About this exercise
Begin the reply with the line containing "brief.txt: [935,577,963,613] ->" and end it with the final line of the listing, reproducing every line between exactly and adding nothing.

Supplied material
*-*-*
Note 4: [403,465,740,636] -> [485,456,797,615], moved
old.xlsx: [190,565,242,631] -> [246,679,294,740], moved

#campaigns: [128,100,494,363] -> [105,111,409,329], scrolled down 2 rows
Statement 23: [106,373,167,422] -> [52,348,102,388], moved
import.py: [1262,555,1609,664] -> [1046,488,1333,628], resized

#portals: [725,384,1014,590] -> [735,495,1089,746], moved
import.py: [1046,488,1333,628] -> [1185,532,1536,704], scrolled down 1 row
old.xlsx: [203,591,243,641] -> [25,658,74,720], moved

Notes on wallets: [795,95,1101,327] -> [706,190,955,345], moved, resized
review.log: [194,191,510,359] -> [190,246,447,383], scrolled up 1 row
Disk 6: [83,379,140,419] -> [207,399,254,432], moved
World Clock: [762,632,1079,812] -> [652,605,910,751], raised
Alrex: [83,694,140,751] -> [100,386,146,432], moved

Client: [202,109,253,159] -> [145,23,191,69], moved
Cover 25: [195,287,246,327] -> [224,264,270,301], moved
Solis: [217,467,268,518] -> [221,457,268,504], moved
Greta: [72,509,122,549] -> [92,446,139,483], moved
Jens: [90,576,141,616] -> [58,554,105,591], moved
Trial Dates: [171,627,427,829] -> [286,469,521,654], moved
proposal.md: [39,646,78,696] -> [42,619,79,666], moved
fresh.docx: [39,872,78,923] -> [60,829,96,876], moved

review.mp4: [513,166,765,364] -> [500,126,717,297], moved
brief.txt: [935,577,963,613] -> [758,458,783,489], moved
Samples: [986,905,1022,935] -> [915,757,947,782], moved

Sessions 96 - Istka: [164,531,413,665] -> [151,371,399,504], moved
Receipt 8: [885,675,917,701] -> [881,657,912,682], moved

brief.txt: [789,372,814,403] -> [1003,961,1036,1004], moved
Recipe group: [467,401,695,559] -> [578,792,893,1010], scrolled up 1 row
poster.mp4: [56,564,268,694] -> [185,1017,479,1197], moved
*-*-*
Answer to the problem
brief.txt: [935,577,963,613] -> [758,458,783,489], moved
Samples: [986,905,1022,935] -> [915,757,947,782], moved

Sessions 96 - Istka: [164,531,413,665] -> [151,371,399,504], moved
Receipt 8: [885,675,917,701] -> [881,657,912,682], moved

brief.txt: [789,372,814,403] -> [1003,961,1036,1004], moved
Recipe group: [467,401,695,559] -> [578,792,893,1010], scrolled up 1 row
poster.mp4: [56,564,268,694] -> [185,1017,479,1197], moved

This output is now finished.